### Task directions:
Whenever a line in the material below includes "plus", copy that line.

### Listed records:
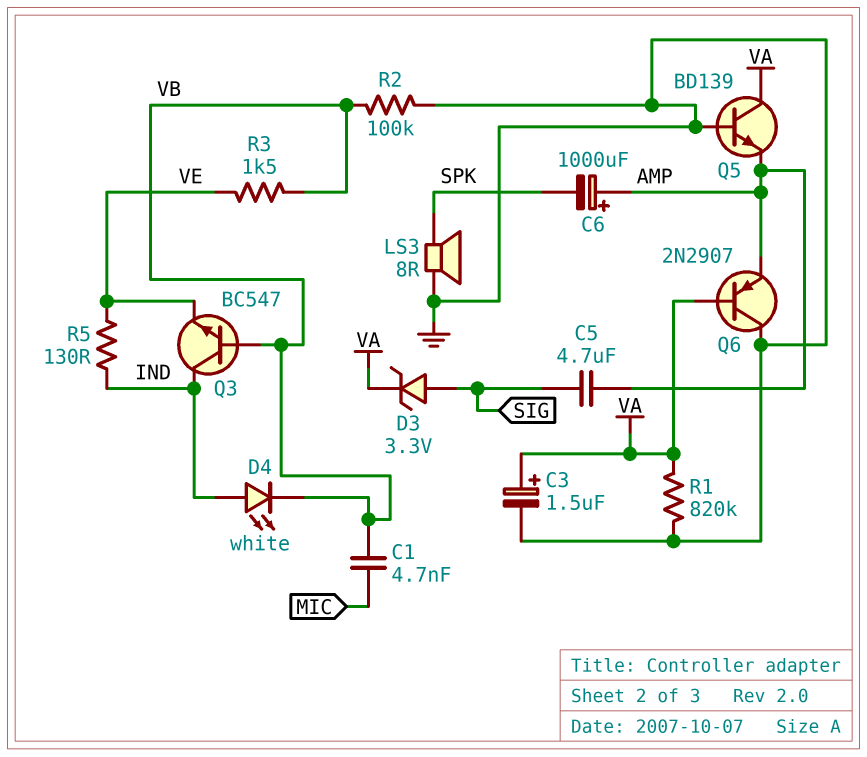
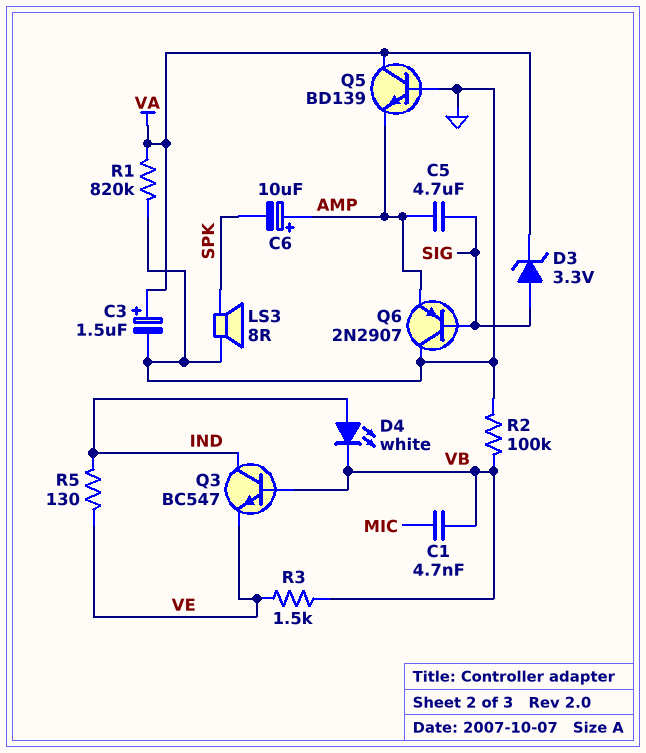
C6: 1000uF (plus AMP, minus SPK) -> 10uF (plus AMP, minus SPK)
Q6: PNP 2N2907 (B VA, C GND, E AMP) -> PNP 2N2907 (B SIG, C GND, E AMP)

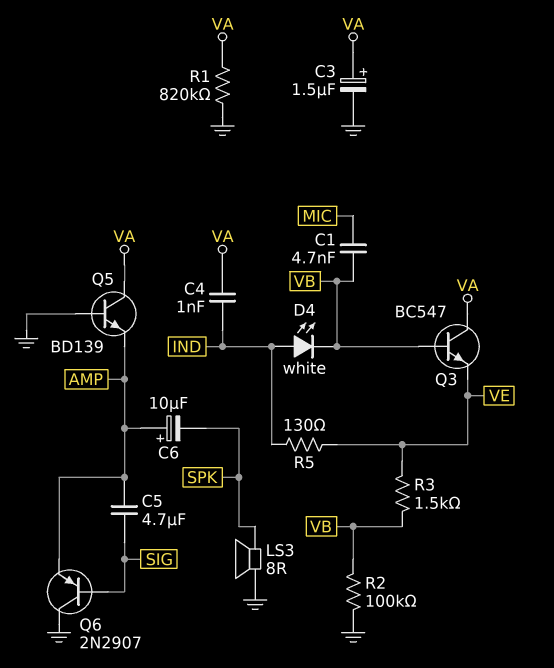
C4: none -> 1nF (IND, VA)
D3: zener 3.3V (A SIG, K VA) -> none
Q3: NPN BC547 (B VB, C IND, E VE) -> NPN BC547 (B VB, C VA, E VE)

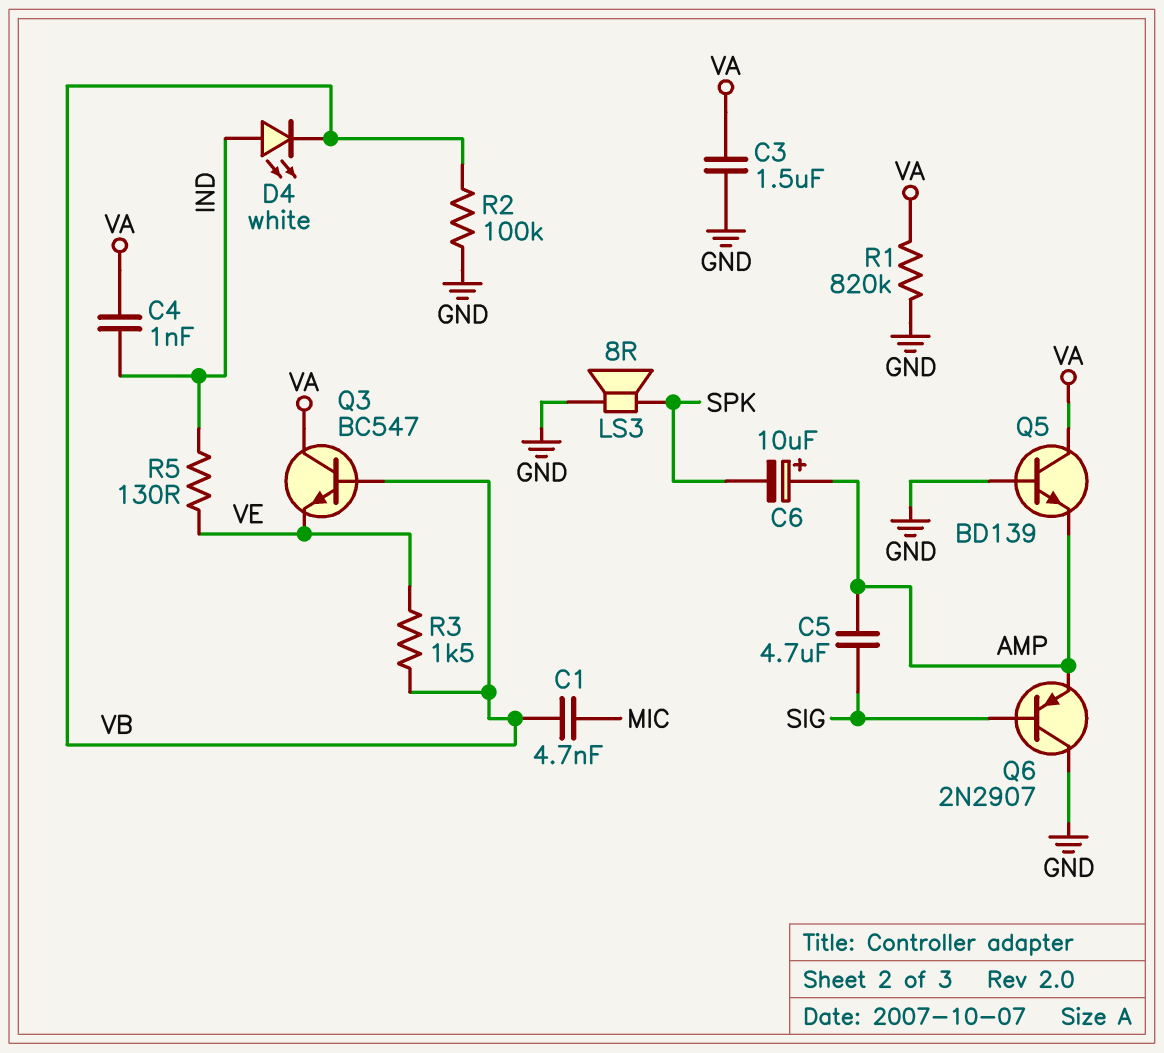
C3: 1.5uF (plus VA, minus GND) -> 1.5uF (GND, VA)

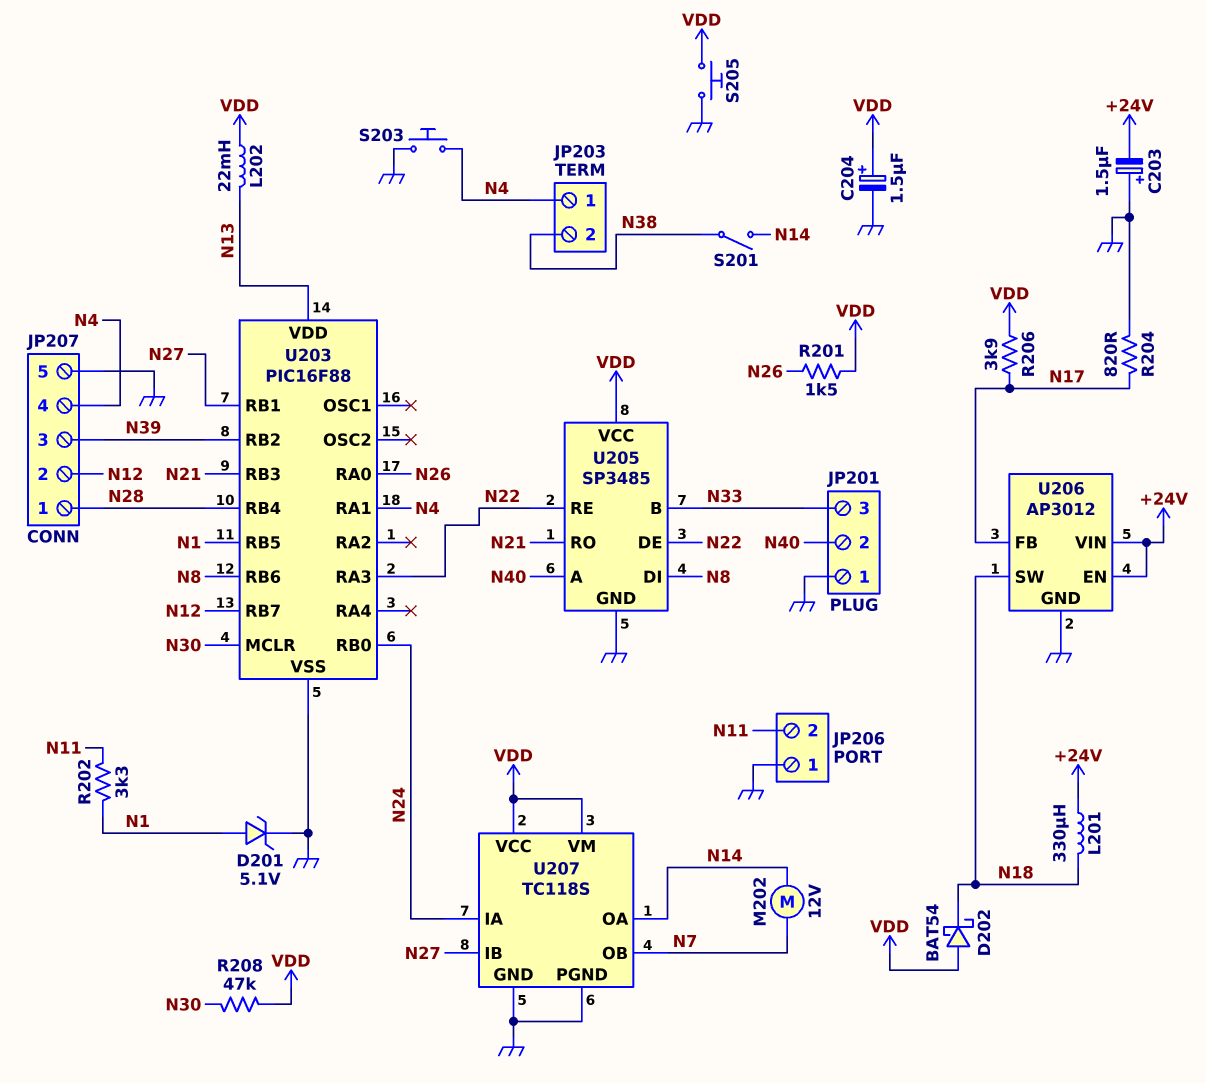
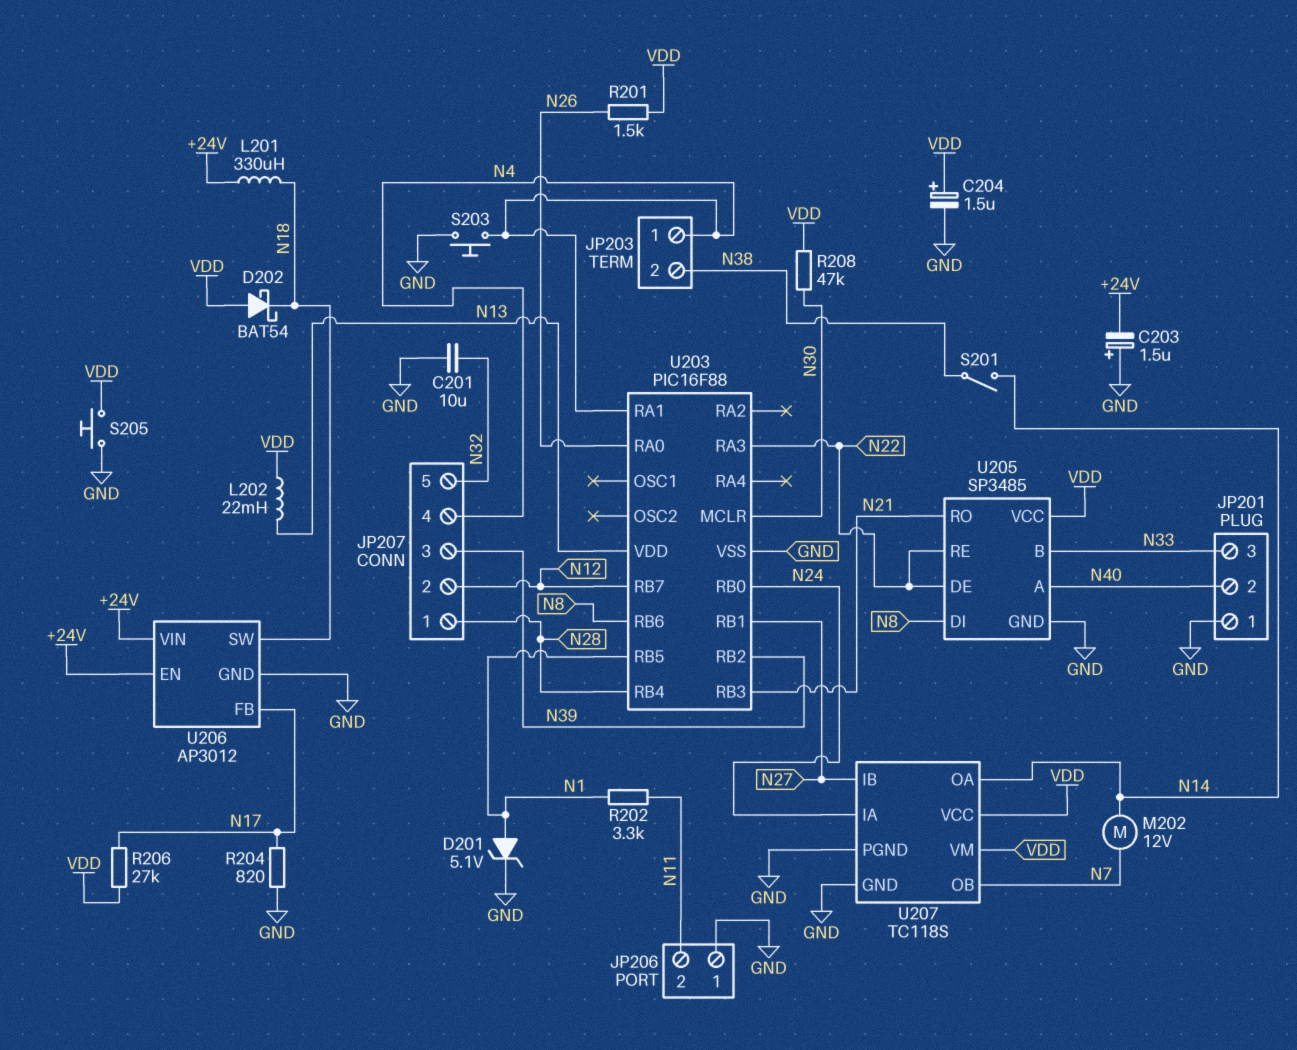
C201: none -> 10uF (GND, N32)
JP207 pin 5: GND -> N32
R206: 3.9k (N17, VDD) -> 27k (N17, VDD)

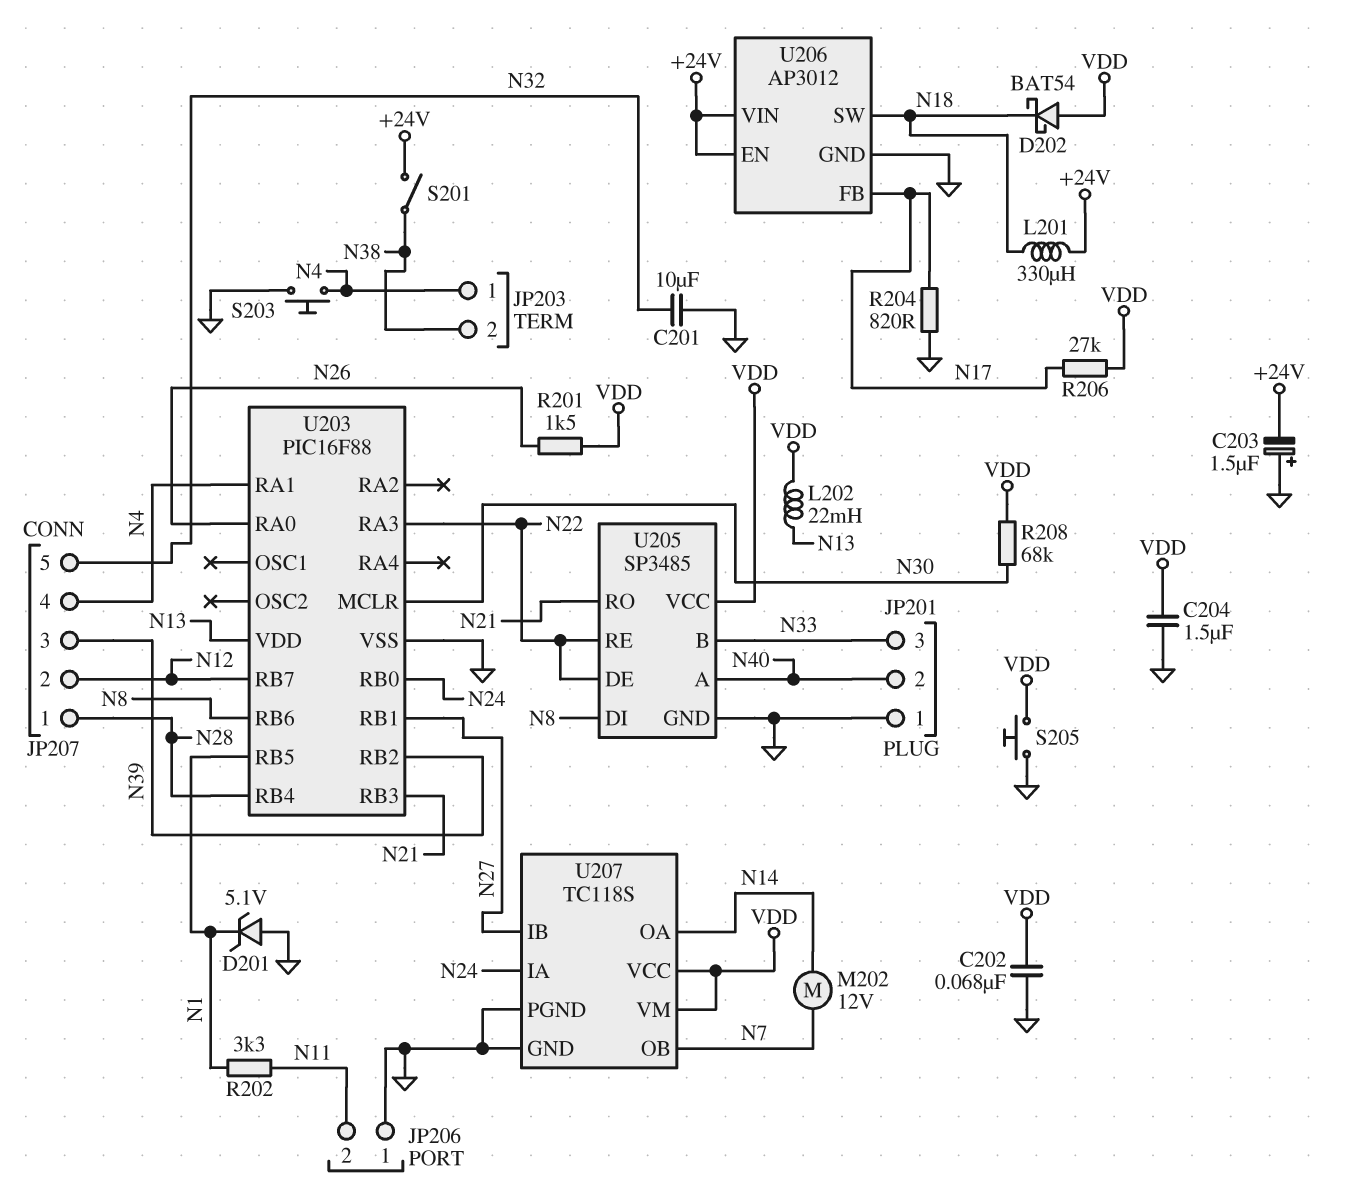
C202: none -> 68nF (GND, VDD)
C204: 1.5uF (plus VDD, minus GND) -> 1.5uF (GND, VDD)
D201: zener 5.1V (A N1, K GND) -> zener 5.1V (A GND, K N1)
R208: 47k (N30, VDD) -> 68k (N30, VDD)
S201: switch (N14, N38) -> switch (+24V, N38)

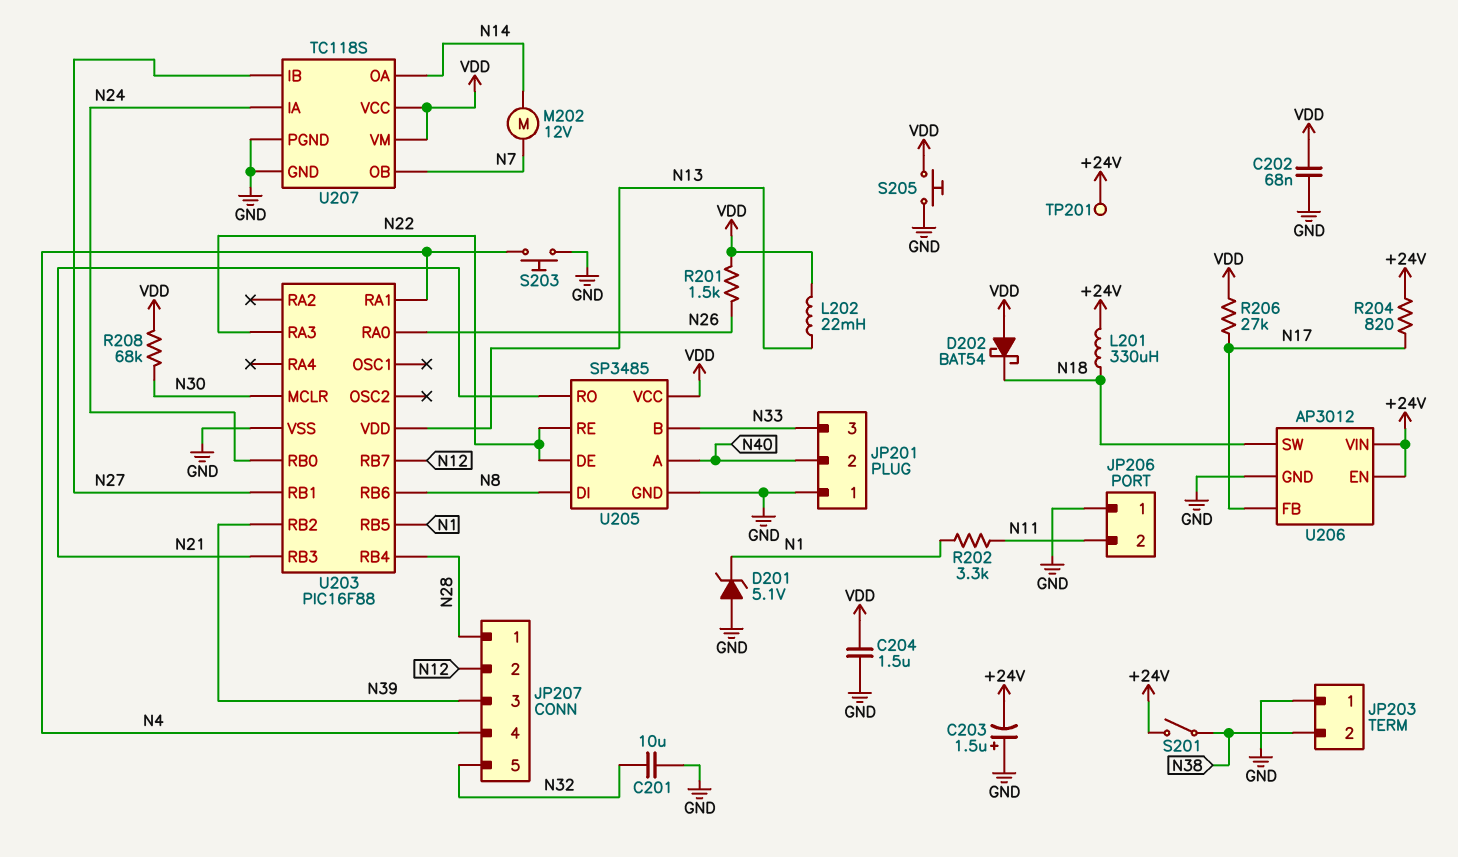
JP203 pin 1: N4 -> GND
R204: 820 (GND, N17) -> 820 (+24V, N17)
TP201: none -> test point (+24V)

### Task output:
C6: 1000uF (plus AMP, minus SPK) -> 10uF (plus AMP, minus SPK)
C3: 1.5uF (plus VA, minus GND) -> 1.5uF (GND, VA)
C204: 1.5uF (plus VDD, minus GND) -> 1.5uF (GND, VDD)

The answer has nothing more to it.